What needs to be done:
Using the listing below, reproduce exactly the lines from the one with "(664, 193) = (190, 493): yellow" through the last, with all pictures left out.

---+---

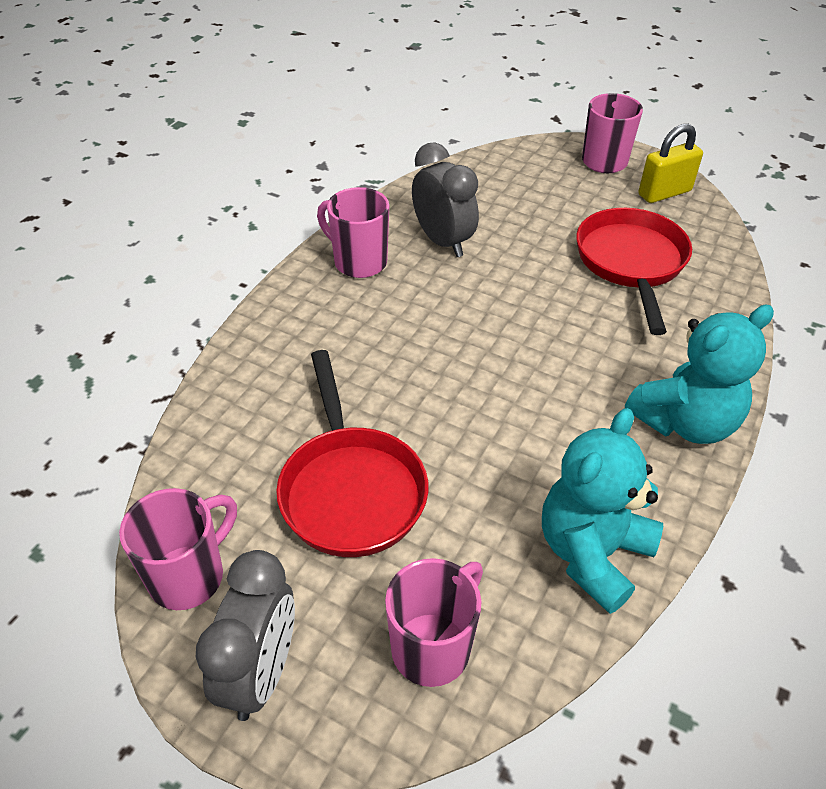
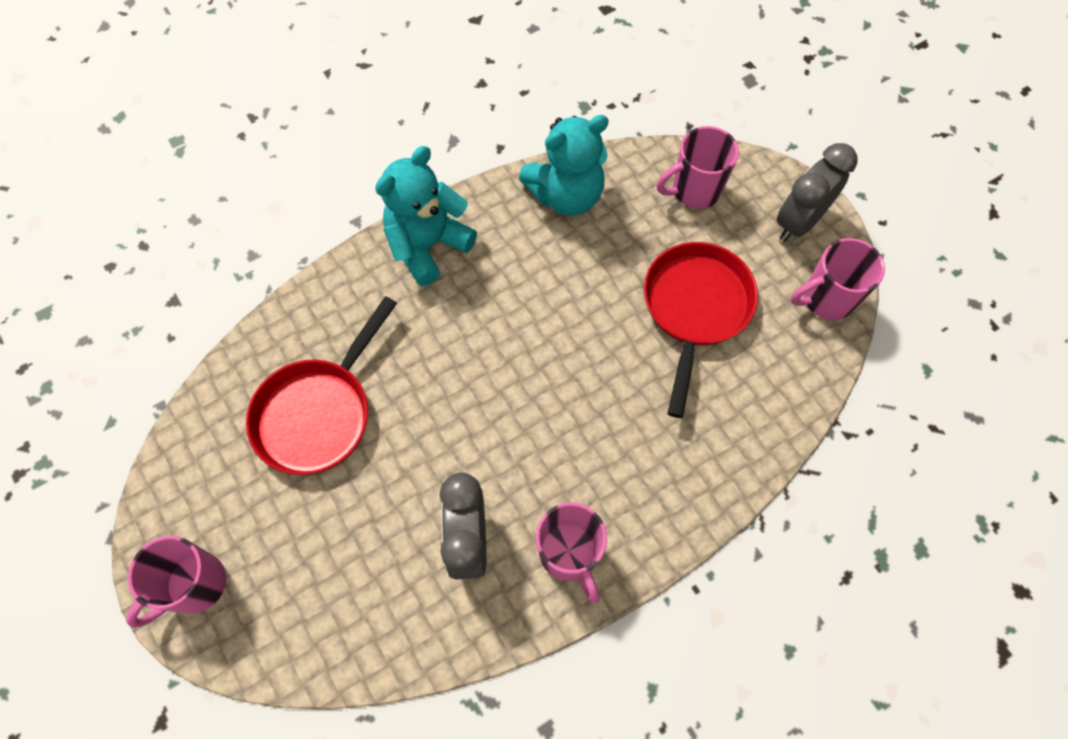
camera: 150 degrees left, 20 degrees up
(664, 193) = (190, 493): yellow padlock -> none
(685, 422) = (428, 245): turquoise teddy bear -> turquoise teddy bear turned 45 degrees counterclockwise

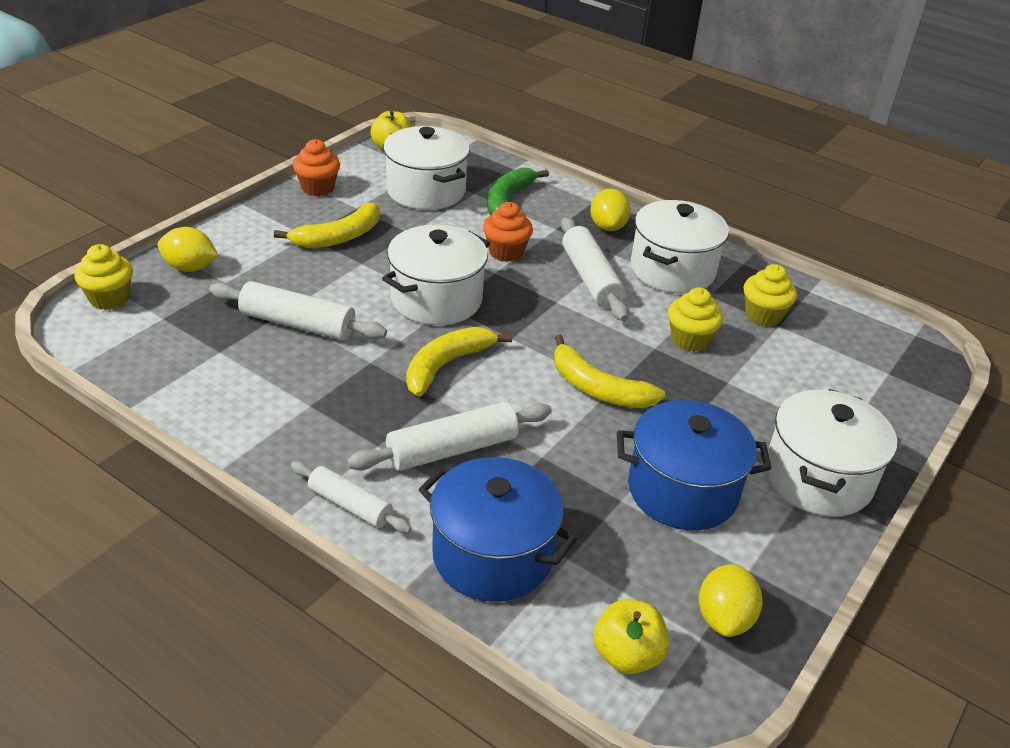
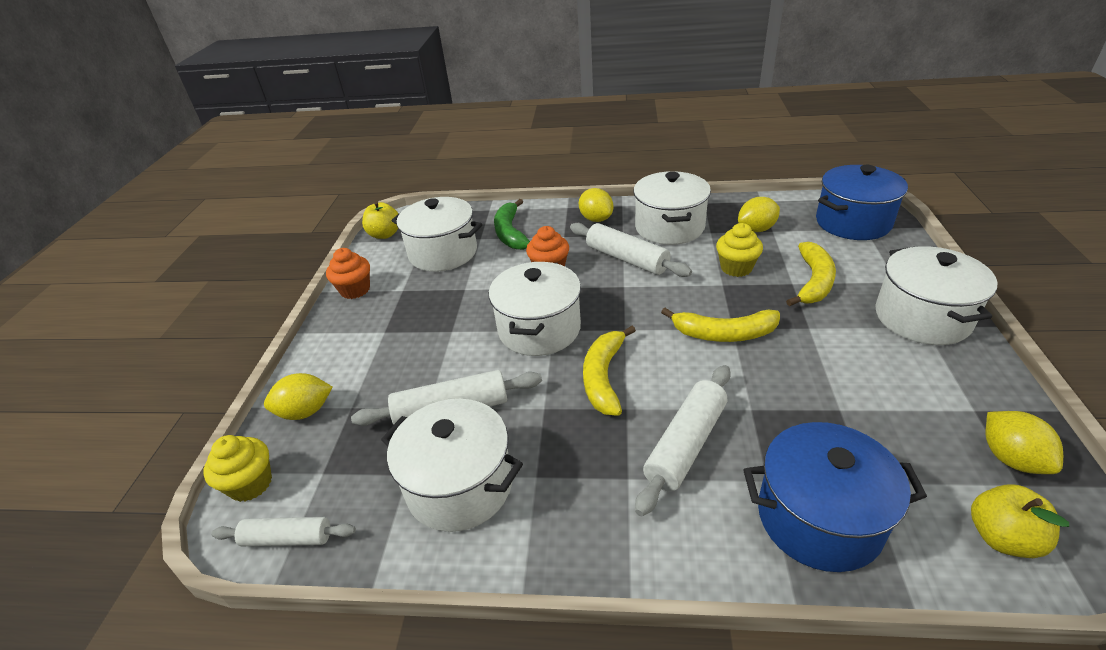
camera: 25 degrees left, 0 degrees up
(248, 380) = (460, 485): none -> white pot
(339, 237) = (412, 319): yellow banana -> yellow banana (813, 282)
(350, 505) = (667, 550): white rolling pin -> white rolling pin (287, 538)
(682, 490) = (865, 377): blue pot -> blue pot (853, 222)
(763, 315) = (756, 229): yellow cupcake -> yellow lemon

---+---

Exercise output:
(664, 193) = (190, 493): yellow padlock -> none
(685, 422) = (428, 245): turquoise teddy bear -> turquoise teddy bear turned 45 degrees counterclockwise

camera: 25 degrees left, 0 degrees up
(248, 380) = (460, 485): none -> white pot
(339, 237) = (412, 319): yellow banana -> yellow banana (813, 282)
(350, 505) = (667, 550): white rolling pin -> white rolling pin (287, 538)
(682, 490) = (865, 377): blue pot -> blue pot (853, 222)
(763, 315) = (756, 229): yellow cupcake -> yellow lemon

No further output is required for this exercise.